WORK ITEM: Could you restate word for word every line from the one containing "STEPPER1 pin IN4: A0 -> RX" to the end of the records, and nothing else?

SUPPLIED ENTRIES:
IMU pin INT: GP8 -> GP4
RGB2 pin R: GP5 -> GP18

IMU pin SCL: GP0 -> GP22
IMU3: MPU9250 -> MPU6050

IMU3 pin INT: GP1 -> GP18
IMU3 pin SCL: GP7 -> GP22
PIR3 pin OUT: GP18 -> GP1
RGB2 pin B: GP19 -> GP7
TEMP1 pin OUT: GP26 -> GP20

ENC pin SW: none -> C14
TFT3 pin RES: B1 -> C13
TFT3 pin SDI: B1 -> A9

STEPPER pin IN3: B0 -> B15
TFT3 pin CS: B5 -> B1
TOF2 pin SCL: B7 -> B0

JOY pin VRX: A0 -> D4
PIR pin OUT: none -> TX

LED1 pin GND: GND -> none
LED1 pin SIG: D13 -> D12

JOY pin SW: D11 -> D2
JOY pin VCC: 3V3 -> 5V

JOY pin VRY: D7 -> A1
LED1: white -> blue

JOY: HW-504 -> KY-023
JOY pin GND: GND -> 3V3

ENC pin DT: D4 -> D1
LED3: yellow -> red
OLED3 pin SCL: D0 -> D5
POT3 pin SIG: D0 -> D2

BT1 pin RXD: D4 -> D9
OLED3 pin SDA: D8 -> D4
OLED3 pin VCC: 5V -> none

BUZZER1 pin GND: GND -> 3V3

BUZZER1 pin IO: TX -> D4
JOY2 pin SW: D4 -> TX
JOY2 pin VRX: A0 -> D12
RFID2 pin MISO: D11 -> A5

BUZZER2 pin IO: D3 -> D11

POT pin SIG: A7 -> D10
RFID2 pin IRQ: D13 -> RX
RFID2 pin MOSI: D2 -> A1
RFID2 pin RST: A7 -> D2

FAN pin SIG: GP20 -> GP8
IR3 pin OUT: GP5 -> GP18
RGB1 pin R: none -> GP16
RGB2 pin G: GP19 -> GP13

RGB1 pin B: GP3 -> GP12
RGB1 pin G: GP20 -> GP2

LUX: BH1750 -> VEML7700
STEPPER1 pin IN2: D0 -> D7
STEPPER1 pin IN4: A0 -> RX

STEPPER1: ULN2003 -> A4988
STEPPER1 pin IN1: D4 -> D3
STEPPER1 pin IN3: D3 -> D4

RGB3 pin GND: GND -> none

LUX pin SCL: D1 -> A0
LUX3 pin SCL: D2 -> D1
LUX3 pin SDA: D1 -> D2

TASK RESULT:
STEPPER1 pin IN4: A0 -> RX

STEPPER1: ULN2003 -> A4988
STEPPER1 pin IN1: D4 -> D3
STEPPER1 pin IN3: D3 -> D4

RGB3 pin GND: GND -> none

LUX pin SCL: D1 -> A0
LUX3 pin SCL: D2 -> D1
LUX3 pin SDA: D1 -> D2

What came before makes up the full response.